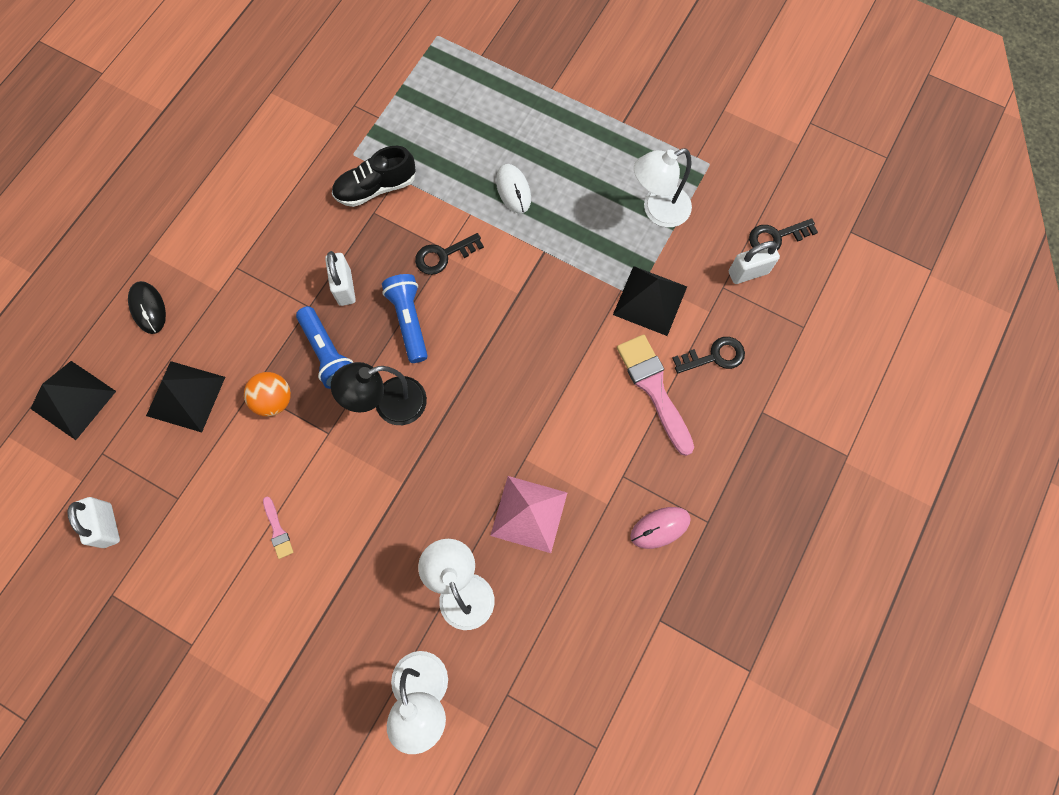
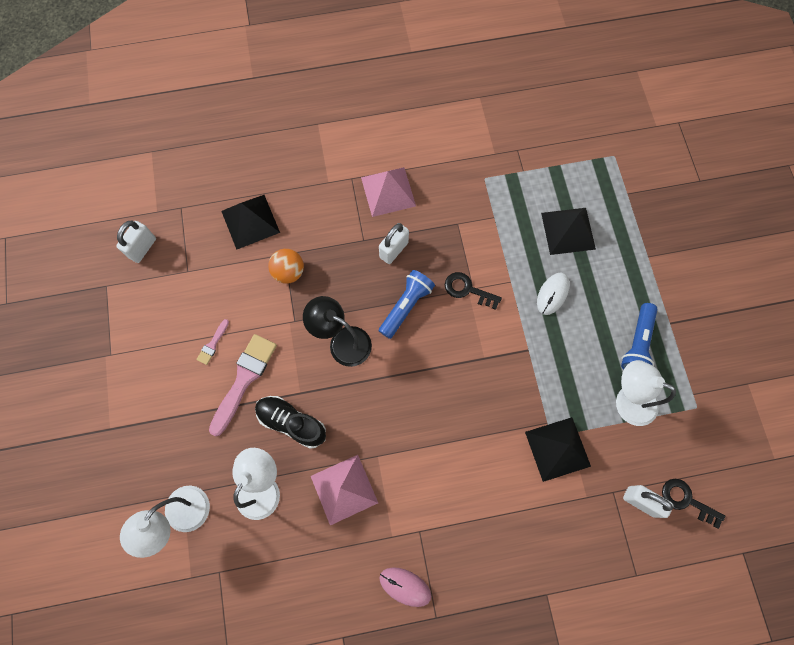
camera: 50 degrees right, 0 degrees up
black pyramid [30,361,116,440] -> black pyramid moved to [541,208,596,255]
black mouse [128,281,166,334] -> none
blue flashlight [296,306,353,389] -> blue flashlight moved to [621,303,658,369]
black shoe [332,146,416,207] -> black shoe moved to [255,396,326,449]
pink brush [617,334,694,456] -> pink brush moved to [209,334,277,436]
black key [673,337,745,374] -> none
none -> pink pyramid [361,167,416,217]

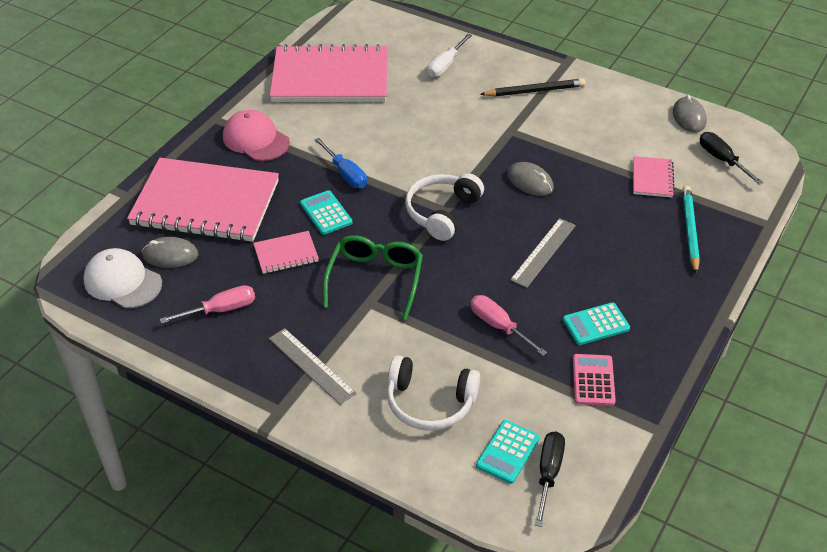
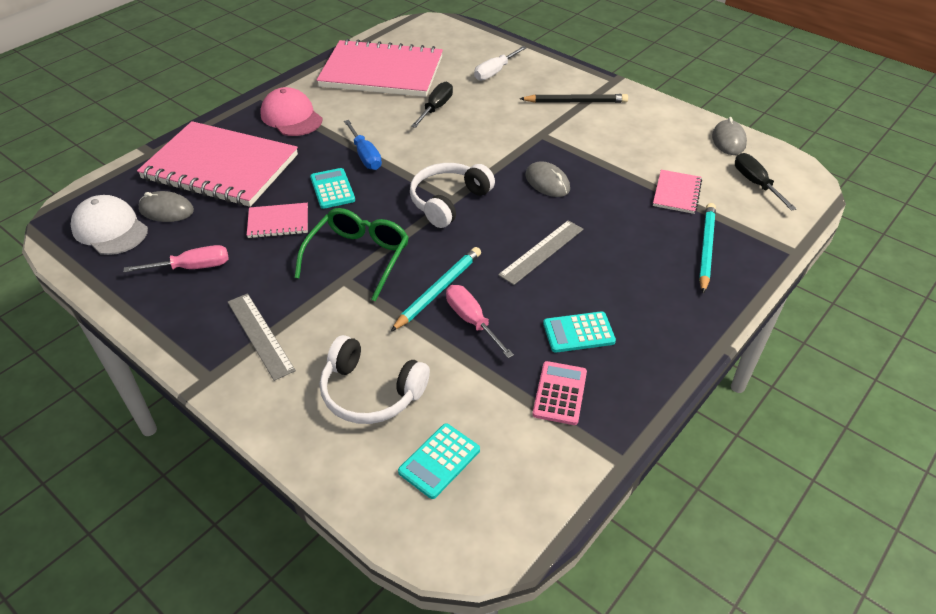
camera: 10 degrees right, 0 degrees up
black screwdriver [535,431,565,527] -> black screwdriver moved to [411,82,453,128]
none -> turquoise pencil [390,247,481,332]

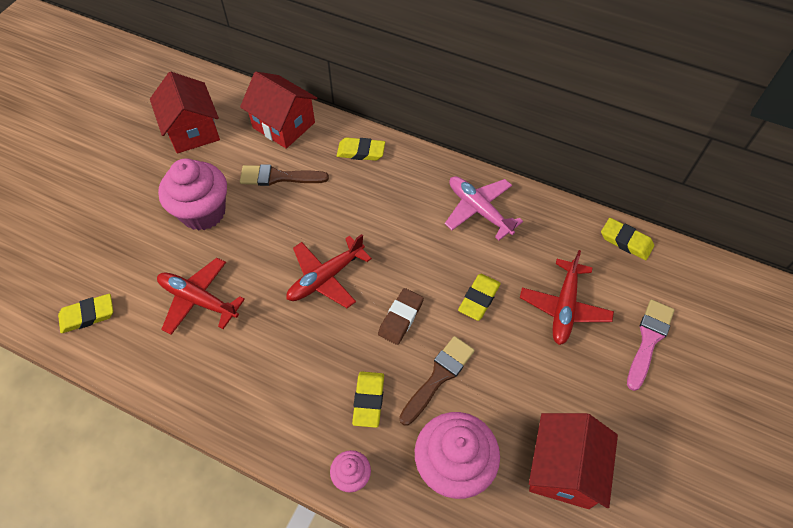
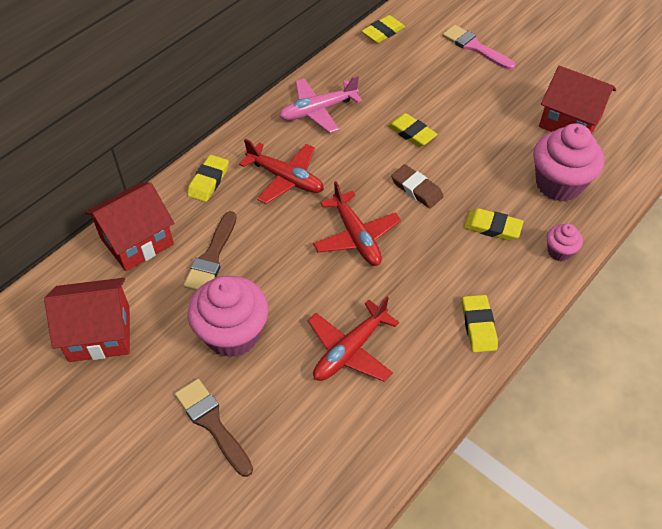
camera: 75 degrees left, 5 degrees down
yellow eraser [58,294,113,333] -> yellow eraser moved to [462,295,498,352]
brown brush [399,336,475,425] -> brown brush moved to [175,379,253,477]
red plane [520,250,614,345] -> red plane moved to [239,139,324,204]

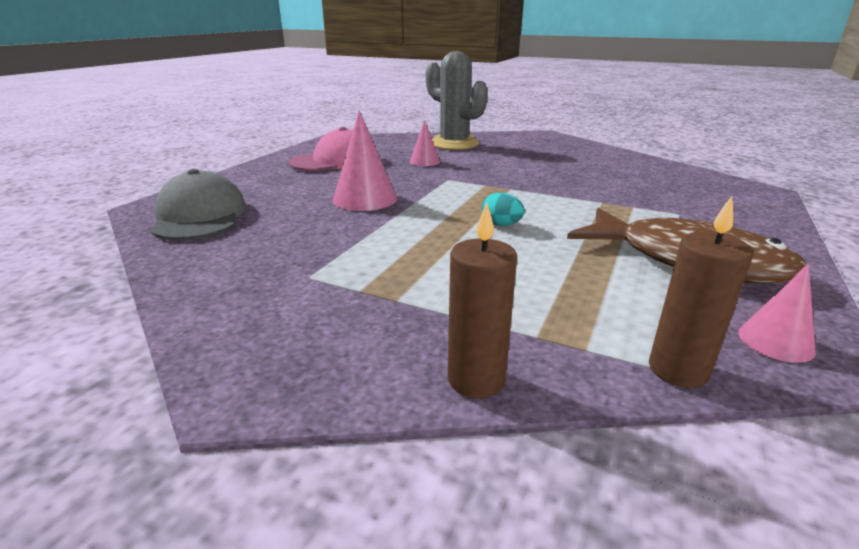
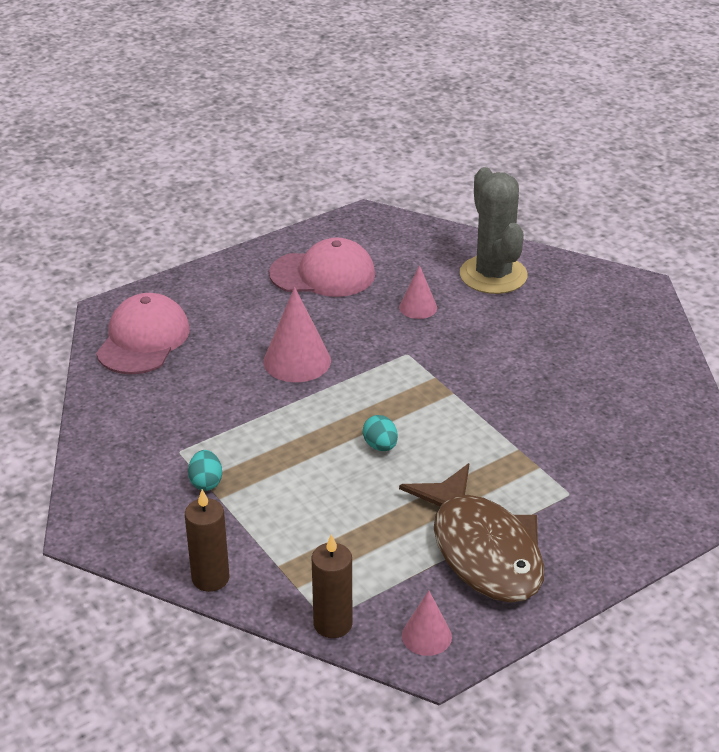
camera: 30 degrees right, 10 degrees up
grey cap [151,169,246,240] -> pink cap [96,293,190,374]
none -> turquoise egg [188,450,222,491]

● ● ● ● ●

Problem to solve
Your copy should consist only of the lines from the one containing "pink brush [617,334,694,456]" through the last line of the entries above, reproduced exactly, without pictures.

Completed task
pink brush [617,334,694,456] -> pink brush moved to [209,334,277,436]
black key [673,337,745,374] -> none
none -> pink pyramid [361,167,416,217]

camera: 10 degrees right, 0 degrees up
black screwdriver [535,431,565,527] -> black screwdriver moved to [411,82,453,128]
none -> turquoise pencil [390,247,481,332]

camera: 75 degrees left, 5 degrees down
yellow eraser [58,294,113,333] -> yellow eraser moved to [462,295,498,352]
brown brush [399,336,475,425] -> brown brush moved to [175,379,253,477]
red plane [520,250,614,345] -> red plane moved to [239,139,324,204]

camera: 30 degrees right, 10 degrees up
grey cap [151,169,246,240] -> pink cap [96,293,190,374]
none -> turquoise egg [188,450,222,491]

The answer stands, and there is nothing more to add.